━━━━━ DATASET ENTRIES

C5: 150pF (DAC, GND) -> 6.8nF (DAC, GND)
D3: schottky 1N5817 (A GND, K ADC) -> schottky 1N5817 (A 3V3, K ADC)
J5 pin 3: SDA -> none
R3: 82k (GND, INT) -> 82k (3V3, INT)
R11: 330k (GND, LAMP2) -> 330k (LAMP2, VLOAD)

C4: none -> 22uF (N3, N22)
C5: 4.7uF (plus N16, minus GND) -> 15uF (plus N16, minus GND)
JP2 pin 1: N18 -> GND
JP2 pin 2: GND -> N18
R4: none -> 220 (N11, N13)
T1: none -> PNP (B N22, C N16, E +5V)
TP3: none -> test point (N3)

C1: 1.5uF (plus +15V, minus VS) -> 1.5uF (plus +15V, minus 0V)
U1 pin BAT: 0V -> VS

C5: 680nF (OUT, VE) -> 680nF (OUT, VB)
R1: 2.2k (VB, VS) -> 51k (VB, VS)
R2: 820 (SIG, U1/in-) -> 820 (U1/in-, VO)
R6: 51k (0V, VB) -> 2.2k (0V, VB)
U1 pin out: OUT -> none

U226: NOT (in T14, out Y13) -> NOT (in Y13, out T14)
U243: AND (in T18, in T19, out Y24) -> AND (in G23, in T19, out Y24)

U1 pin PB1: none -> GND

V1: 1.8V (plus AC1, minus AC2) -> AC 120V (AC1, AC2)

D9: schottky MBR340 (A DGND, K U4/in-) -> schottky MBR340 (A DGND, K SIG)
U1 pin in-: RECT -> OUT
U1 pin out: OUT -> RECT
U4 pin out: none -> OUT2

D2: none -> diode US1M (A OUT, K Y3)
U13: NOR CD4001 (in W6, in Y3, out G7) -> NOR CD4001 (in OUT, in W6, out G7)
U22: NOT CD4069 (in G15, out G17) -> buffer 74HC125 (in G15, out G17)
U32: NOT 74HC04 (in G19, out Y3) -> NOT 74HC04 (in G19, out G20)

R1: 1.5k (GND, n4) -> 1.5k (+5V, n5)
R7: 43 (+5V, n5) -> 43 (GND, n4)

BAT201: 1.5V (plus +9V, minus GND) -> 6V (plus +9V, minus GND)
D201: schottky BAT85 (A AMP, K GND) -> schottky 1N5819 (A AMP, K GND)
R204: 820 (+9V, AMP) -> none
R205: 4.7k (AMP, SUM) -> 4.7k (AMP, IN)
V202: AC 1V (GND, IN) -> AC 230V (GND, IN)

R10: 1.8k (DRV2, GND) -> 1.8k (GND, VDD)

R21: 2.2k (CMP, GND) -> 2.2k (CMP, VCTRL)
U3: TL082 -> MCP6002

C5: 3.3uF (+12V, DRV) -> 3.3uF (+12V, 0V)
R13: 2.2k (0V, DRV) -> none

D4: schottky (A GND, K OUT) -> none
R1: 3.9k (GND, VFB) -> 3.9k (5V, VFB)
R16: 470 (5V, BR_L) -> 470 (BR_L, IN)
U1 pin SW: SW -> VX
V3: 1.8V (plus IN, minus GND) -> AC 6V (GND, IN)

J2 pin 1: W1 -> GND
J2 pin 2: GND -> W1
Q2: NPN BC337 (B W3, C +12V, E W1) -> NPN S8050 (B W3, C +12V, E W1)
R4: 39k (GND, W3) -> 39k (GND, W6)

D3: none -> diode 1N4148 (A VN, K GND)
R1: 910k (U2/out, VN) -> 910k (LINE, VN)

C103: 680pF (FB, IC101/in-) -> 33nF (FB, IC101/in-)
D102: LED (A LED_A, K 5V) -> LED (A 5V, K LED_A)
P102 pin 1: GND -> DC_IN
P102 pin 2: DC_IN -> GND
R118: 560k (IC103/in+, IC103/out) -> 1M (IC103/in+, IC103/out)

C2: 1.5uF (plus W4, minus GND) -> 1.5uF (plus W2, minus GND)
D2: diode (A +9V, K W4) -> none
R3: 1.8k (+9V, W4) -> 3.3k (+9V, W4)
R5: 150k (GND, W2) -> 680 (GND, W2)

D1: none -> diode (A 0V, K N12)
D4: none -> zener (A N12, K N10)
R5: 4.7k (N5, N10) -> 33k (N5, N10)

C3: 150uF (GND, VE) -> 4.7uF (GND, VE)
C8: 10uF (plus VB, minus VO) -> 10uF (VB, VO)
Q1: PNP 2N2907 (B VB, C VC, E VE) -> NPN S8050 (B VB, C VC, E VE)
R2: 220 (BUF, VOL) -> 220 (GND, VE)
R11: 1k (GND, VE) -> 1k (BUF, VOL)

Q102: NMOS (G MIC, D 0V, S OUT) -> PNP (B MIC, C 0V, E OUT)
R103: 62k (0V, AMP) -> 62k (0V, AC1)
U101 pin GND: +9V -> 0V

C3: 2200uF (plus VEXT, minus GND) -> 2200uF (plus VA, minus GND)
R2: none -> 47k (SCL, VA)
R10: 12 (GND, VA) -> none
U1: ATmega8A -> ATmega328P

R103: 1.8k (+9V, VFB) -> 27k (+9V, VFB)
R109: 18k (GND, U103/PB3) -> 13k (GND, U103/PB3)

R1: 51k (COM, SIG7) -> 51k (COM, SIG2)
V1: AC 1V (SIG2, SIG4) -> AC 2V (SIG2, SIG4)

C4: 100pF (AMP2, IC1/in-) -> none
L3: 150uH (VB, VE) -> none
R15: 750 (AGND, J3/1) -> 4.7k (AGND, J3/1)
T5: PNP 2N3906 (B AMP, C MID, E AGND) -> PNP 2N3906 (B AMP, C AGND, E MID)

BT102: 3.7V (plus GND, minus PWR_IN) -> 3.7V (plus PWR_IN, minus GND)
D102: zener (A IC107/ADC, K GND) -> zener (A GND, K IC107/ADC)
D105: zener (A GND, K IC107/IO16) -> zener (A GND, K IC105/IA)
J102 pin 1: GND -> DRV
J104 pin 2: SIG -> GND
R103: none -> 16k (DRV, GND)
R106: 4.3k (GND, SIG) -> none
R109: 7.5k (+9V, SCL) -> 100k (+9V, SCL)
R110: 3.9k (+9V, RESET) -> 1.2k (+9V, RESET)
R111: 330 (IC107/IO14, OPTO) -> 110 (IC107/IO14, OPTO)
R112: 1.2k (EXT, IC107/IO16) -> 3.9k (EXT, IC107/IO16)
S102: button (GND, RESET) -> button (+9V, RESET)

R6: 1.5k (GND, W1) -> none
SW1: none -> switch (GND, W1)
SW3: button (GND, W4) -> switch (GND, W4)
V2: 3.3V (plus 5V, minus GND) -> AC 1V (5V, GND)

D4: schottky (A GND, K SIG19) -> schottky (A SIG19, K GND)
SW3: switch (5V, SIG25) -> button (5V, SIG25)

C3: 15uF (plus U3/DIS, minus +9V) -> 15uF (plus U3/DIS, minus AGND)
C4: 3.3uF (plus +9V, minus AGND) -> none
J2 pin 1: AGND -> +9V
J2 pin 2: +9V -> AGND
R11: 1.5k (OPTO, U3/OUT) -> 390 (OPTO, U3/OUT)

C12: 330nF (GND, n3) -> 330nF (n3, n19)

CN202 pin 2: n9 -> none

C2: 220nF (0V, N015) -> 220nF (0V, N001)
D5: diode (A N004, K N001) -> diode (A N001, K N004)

━━━━━━━━━━

* _ACTION ITEM_:
When you reach the line holding "U1 pin PB1: none -> GND" in the records above, begin reproducing exactly, stop after the line holding "D2: none -> diode US1M (A OUT, K Y3)", and output nothing else.

* _THE ANSWER_:
U1 pin PB1: none -> GND

V1: 1.8V (plus AC1, minus AC2) -> AC 120V (AC1, AC2)

D9: schottky MBR340 (A DGND, K U4/in-) -> schottky MBR340 (A DGND, K SIG)
U1 pin in-: RECT -> OUT
U1 pin out: OUT -> RECT
U4 pin out: none -> OUT2

D2: none -> diode US1M (A OUT, K Y3)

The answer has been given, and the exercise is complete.